Request. In the records below, reproduce exactly the lines from the one containing "yellow bowling pin: 4 -> 5" through the one containing "green banana: 1 -> 3", both included, and omit the pictures.

[Opening Material provided section]

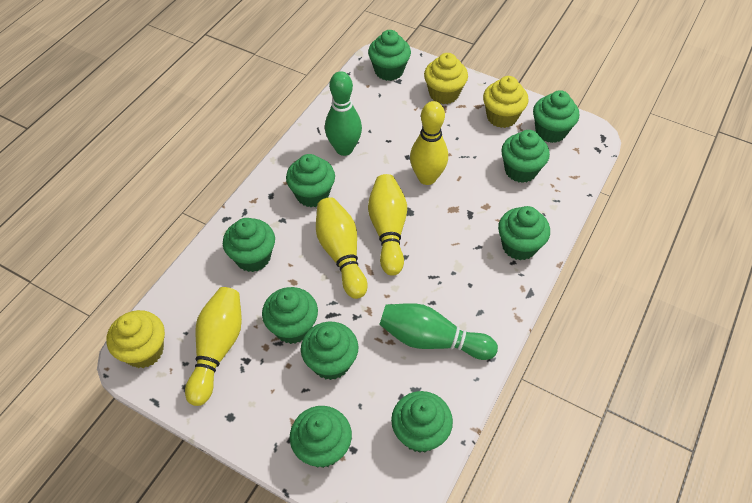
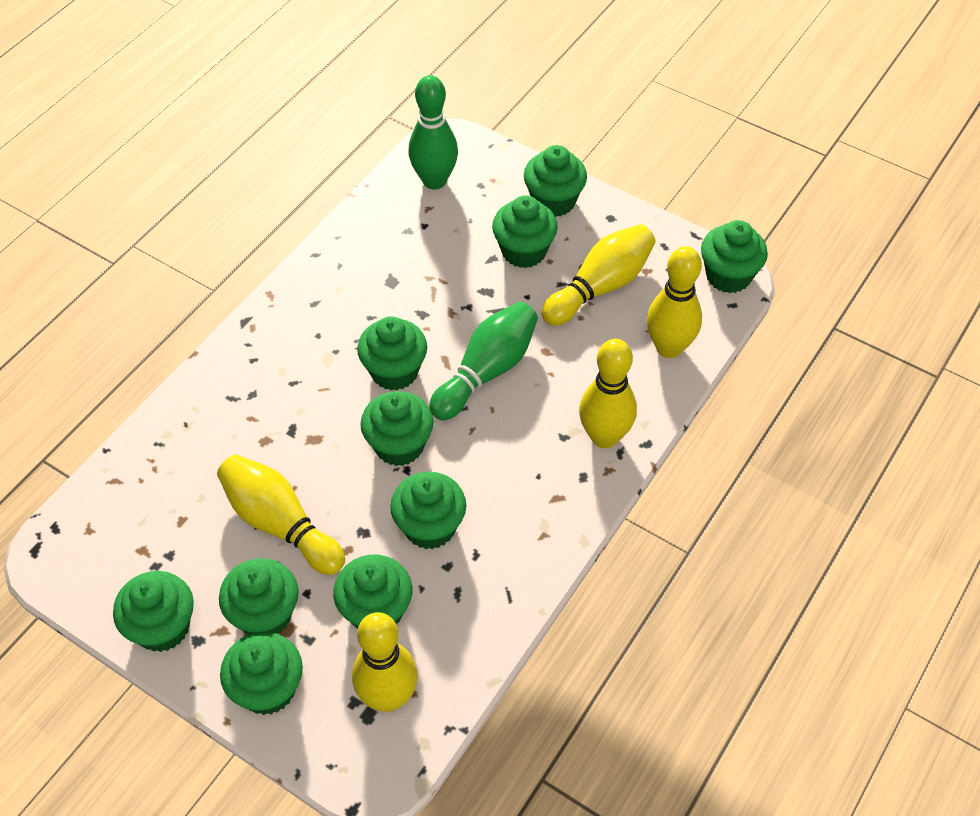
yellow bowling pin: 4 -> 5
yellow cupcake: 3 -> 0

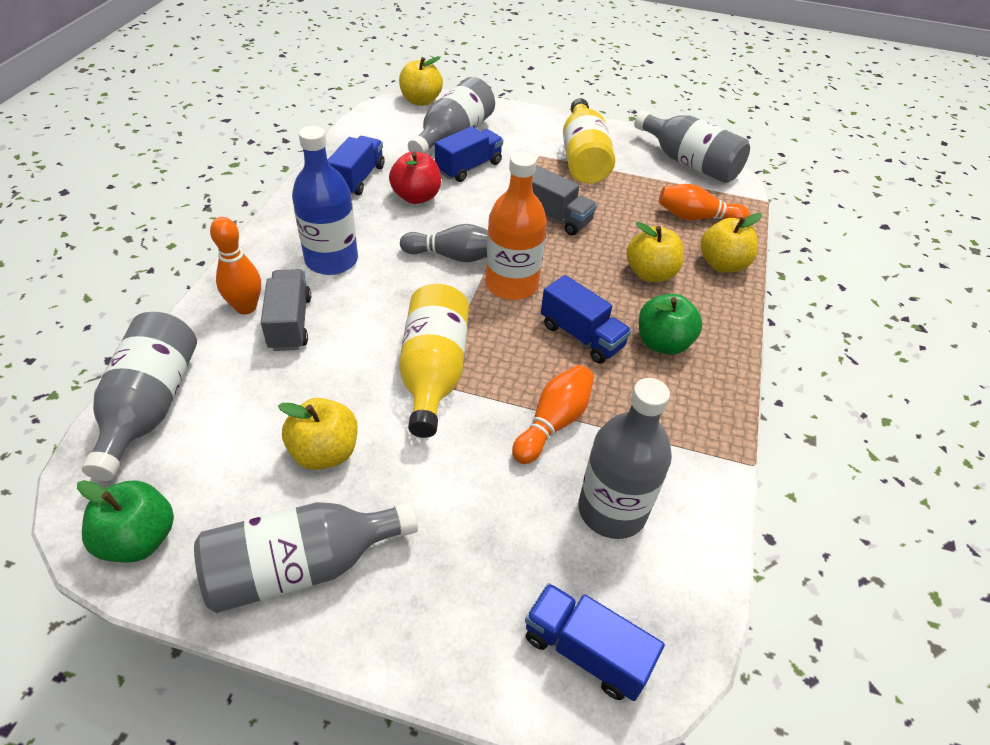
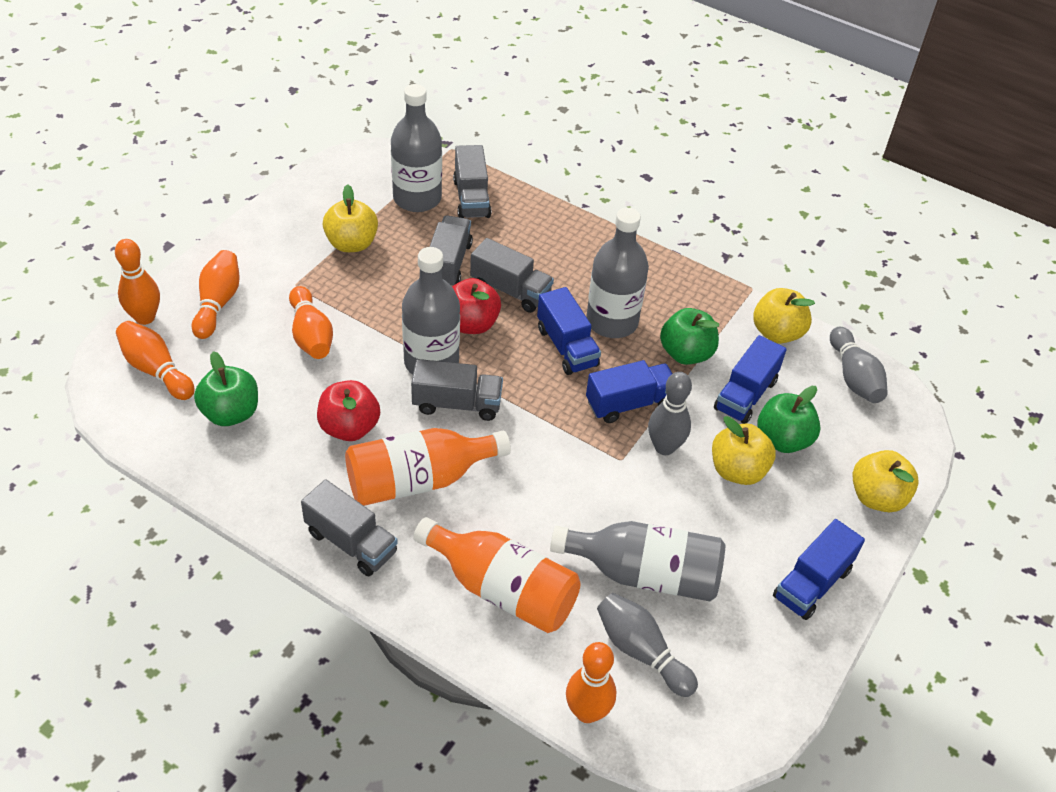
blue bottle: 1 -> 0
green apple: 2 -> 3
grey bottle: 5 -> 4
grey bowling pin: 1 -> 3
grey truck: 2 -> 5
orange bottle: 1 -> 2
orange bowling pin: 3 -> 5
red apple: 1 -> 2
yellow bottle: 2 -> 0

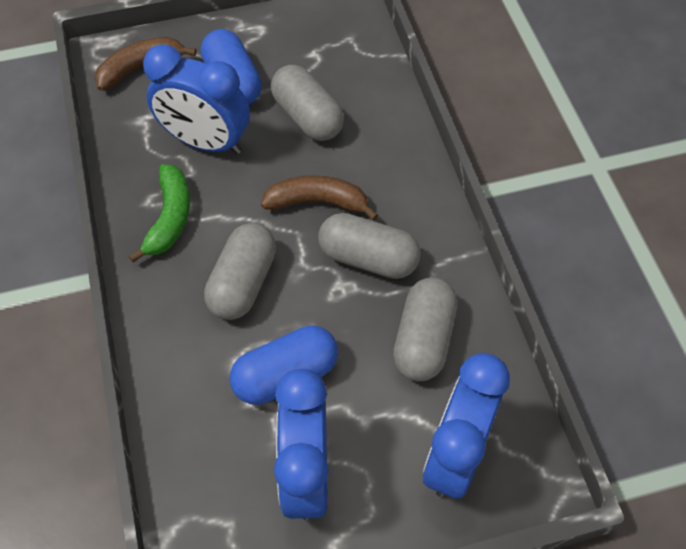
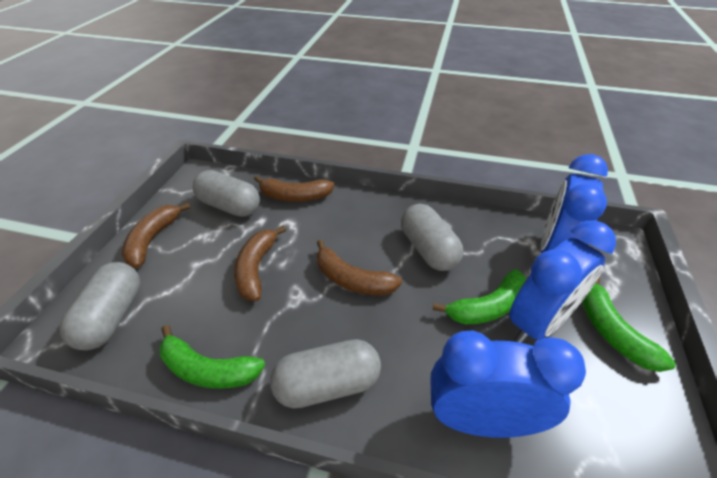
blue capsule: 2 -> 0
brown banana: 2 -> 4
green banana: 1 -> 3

[Closing Material provided section]
[Opening Material provided section]

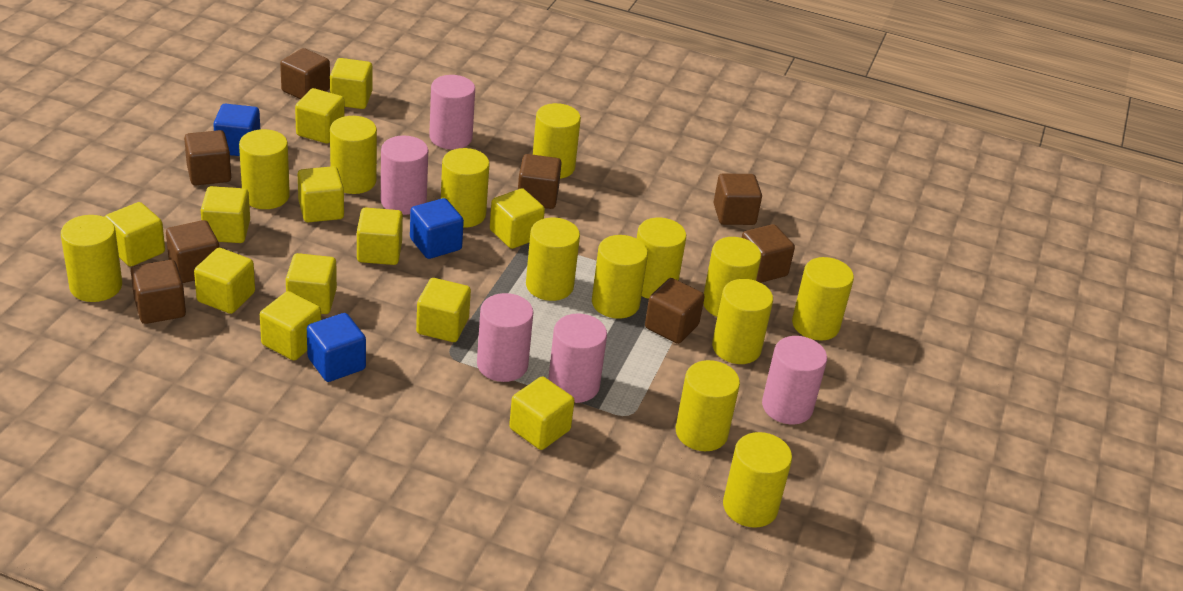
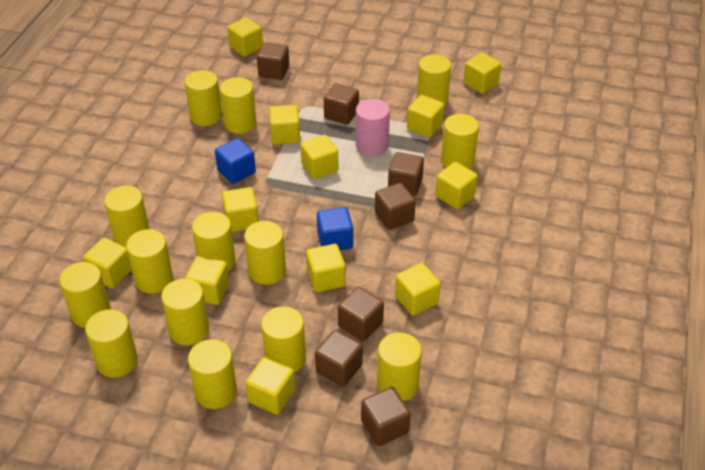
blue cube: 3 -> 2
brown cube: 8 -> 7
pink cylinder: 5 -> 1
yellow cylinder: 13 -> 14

[Closing Material provided section]
[Opening Material provided section]

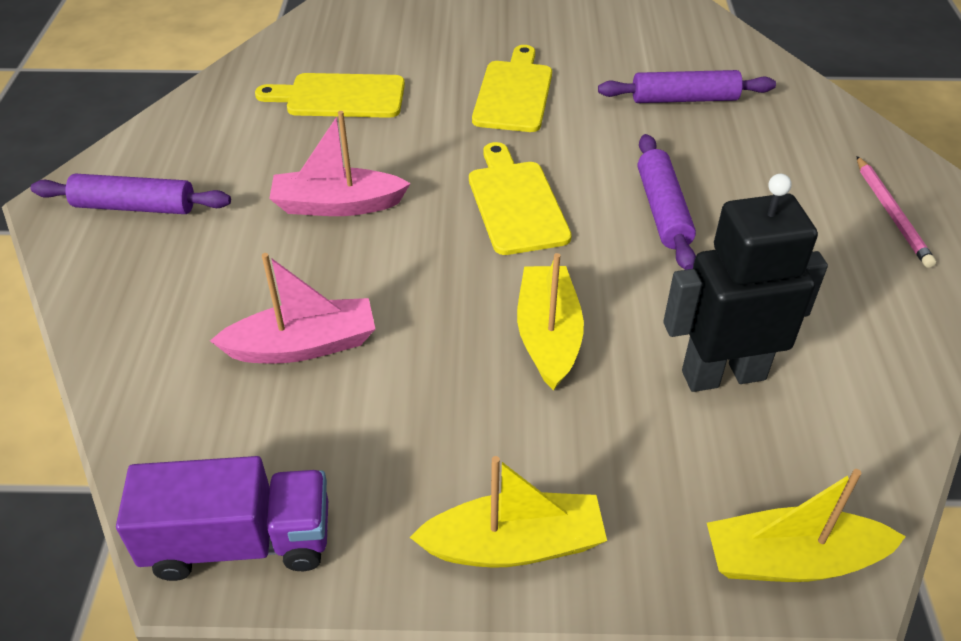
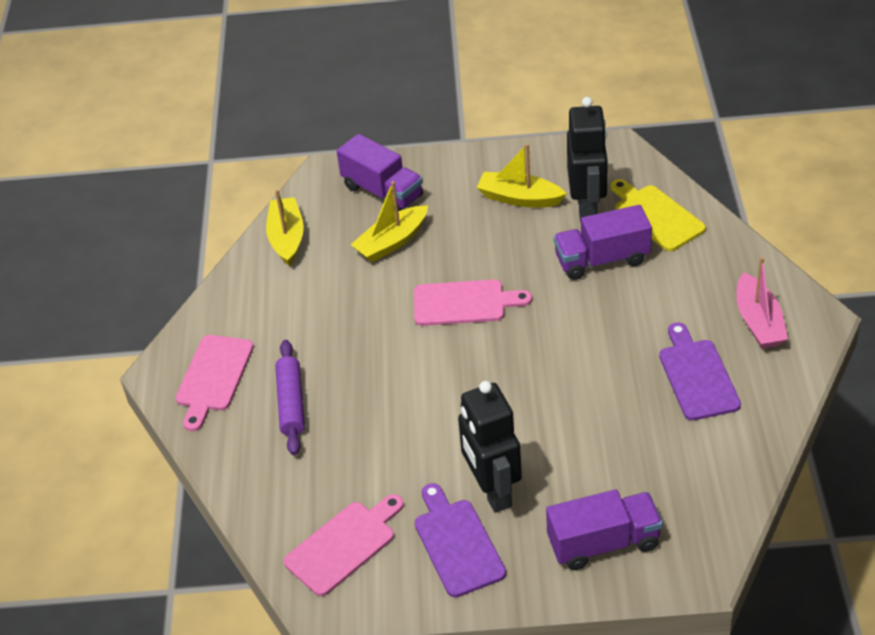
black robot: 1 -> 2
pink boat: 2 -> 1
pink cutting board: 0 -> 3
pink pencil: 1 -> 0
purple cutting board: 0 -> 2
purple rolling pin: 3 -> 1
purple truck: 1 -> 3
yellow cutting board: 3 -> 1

[Closing Material provided section]

Output for this task.
yellow bowling pin: 4 -> 5
yellow cupcake: 3 -> 0

blue bottle: 1 -> 0
green apple: 2 -> 3
grey bottle: 5 -> 4
grey bowling pin: 1 -> 3
grey truck: 2 -> 5
orange bottle: 1 -> 2
orange bowling pin: 3 -> 5
red apple: 1 -> 2
yellow bottle: 2 -> 0

blue capsule: 2 -> 0
brown banana: 2 -> 4
green banana: 1 -> 3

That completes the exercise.